Your instructions
Apart from the images, the entire listing below must be restated word for word.

Exercise data
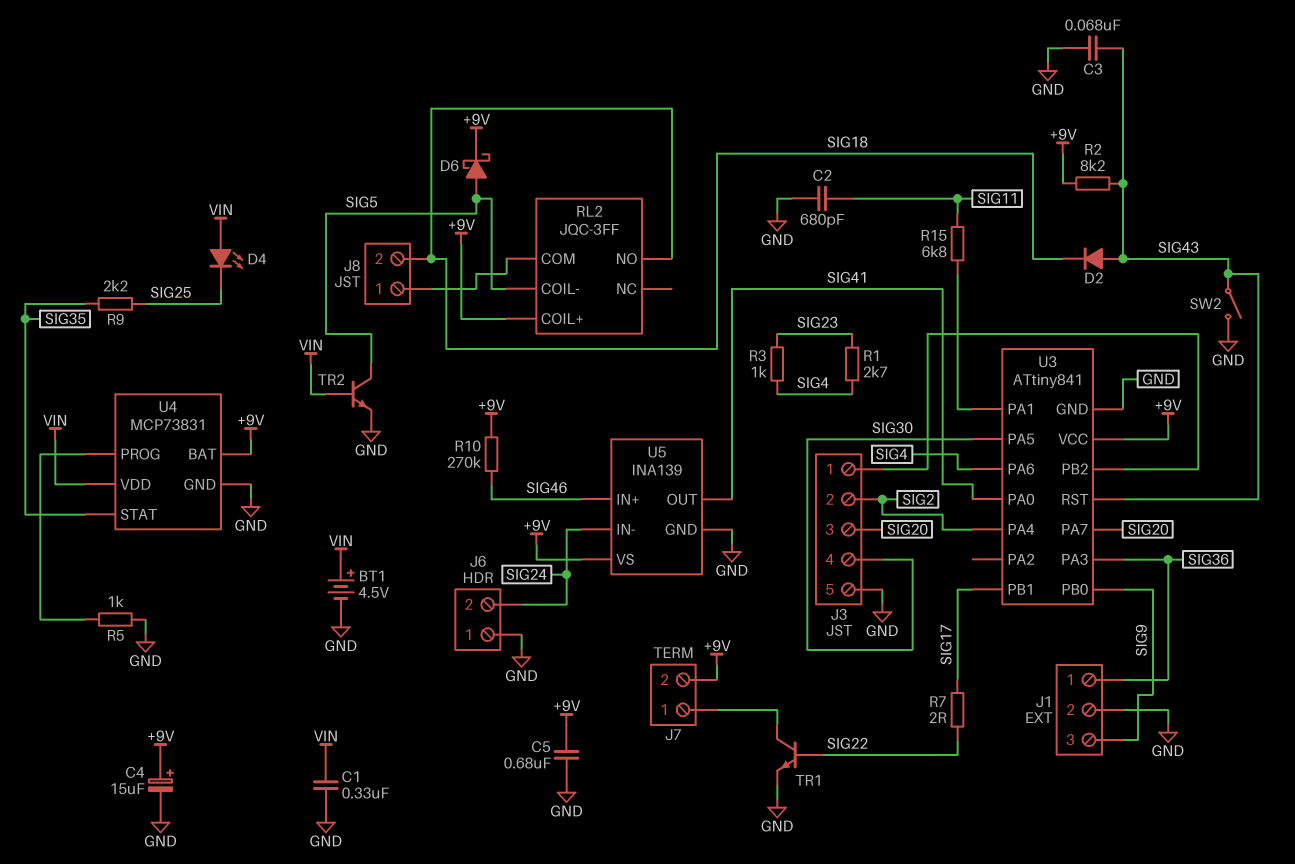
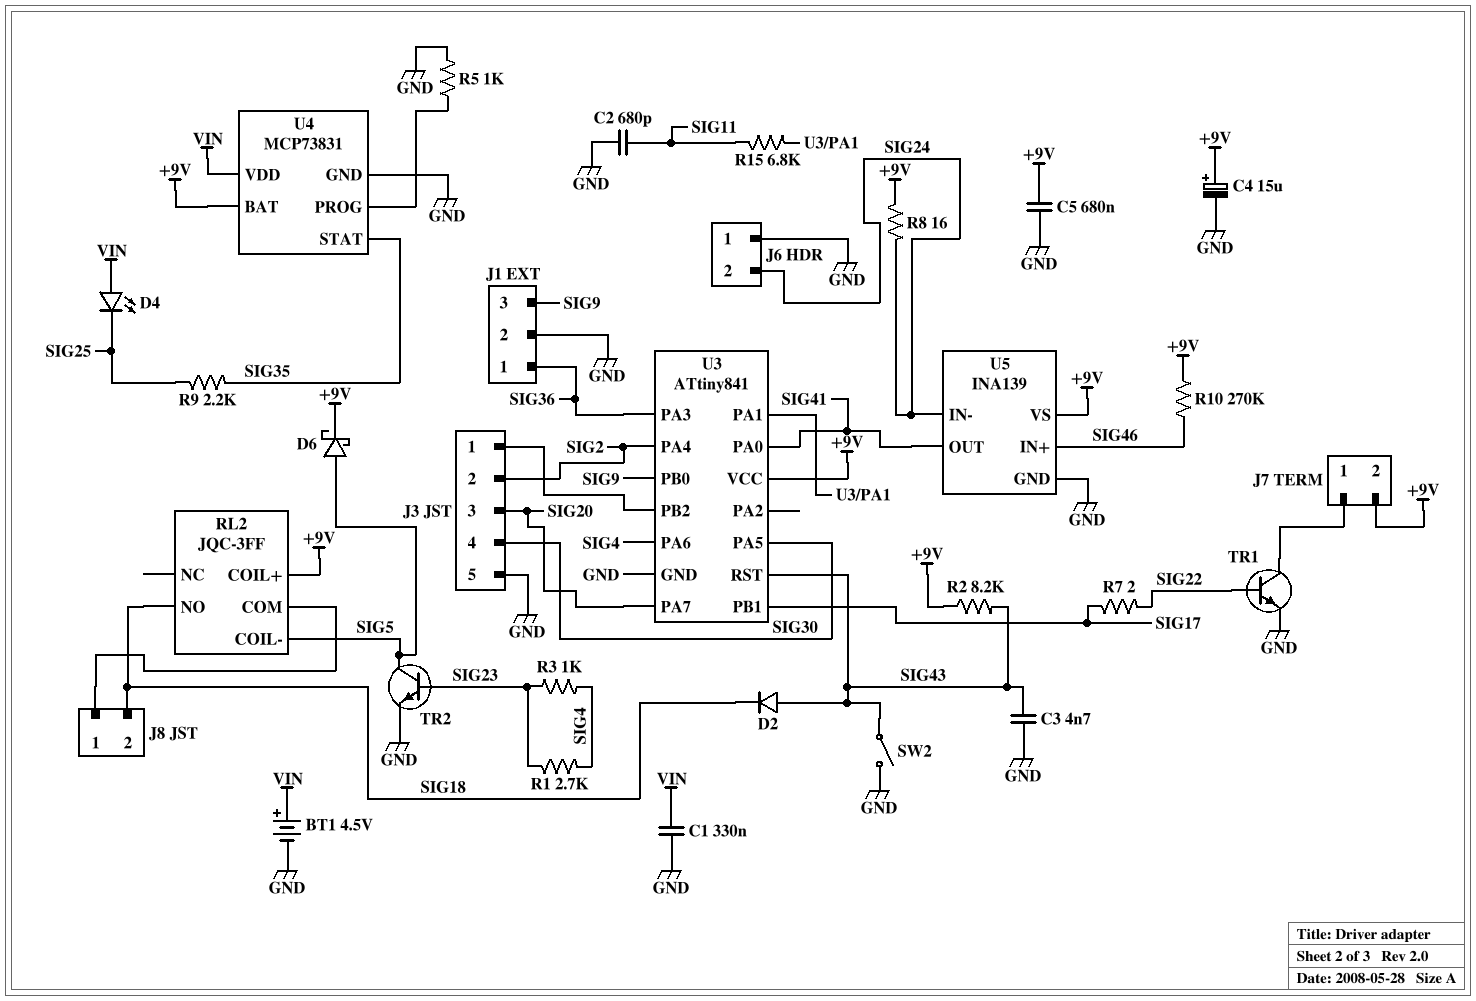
C3: 68nF (GND, SIG43) -> 4.7nF (GND, SIG43)
R8: none -> 16 (+9V, SIG24)
TR2: NPN (B VIN, C SIG5, E GND) -> NPN (B SIG23, C SIG5, E GND)

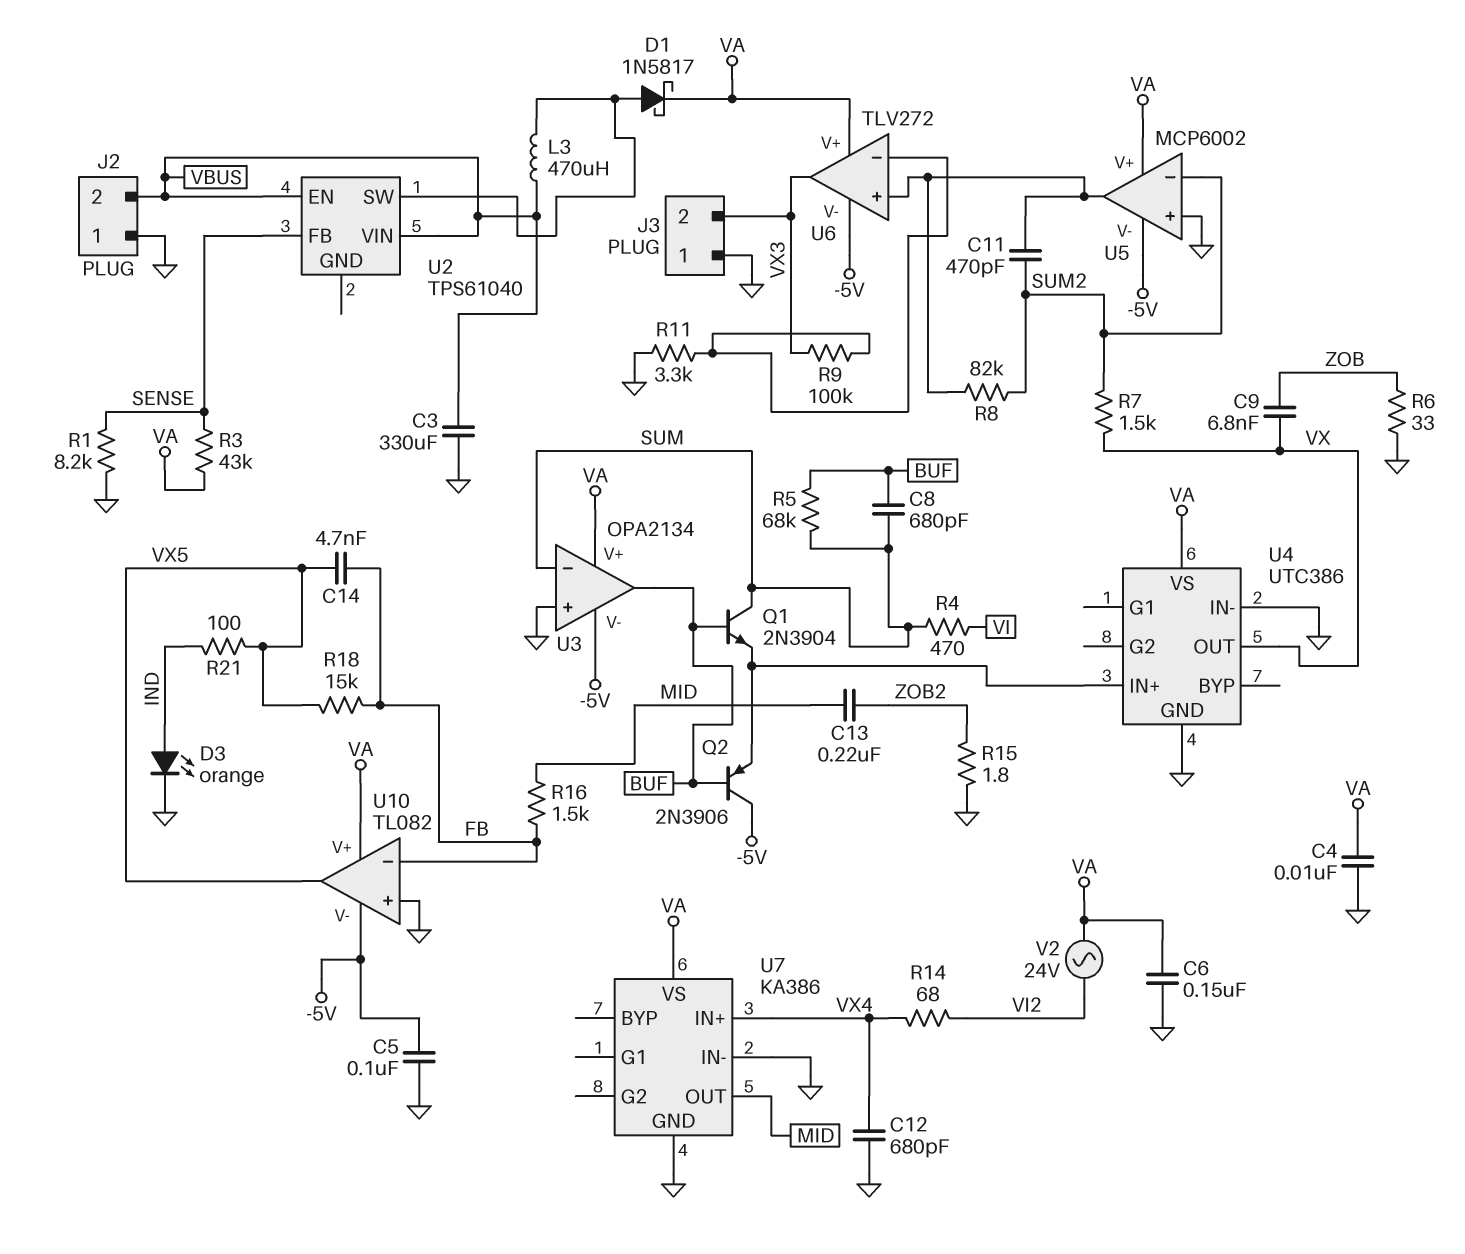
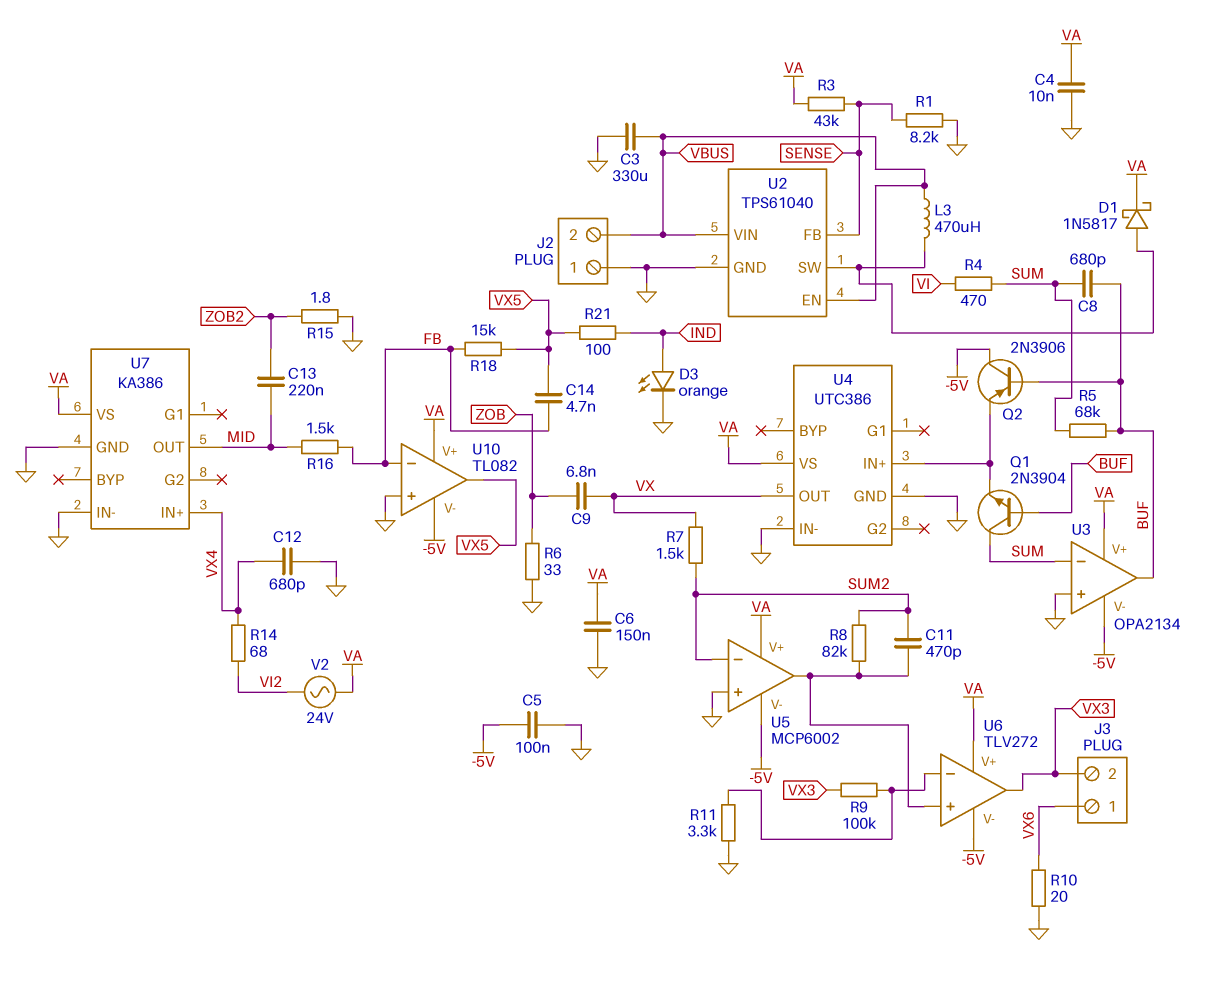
J3 pin 1: GND -> VX6
R10: none -> 20 (GND, VX6)
U2 pin GND: none -> GND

Expected output
C3: 68nF (GND, SIG43) -> 4.7nF (GND, SIG43)
R8: none -> 16 (+9V, SIG24)
TR2: NPN (B VIN, C SIG5, E GND) -> NPN (B SIG23, C SIG5, E GND)

J3 pin 1: GND -> VX6
R10: none -> 20 (GND, VX6)
U2 pin GND: none -> GND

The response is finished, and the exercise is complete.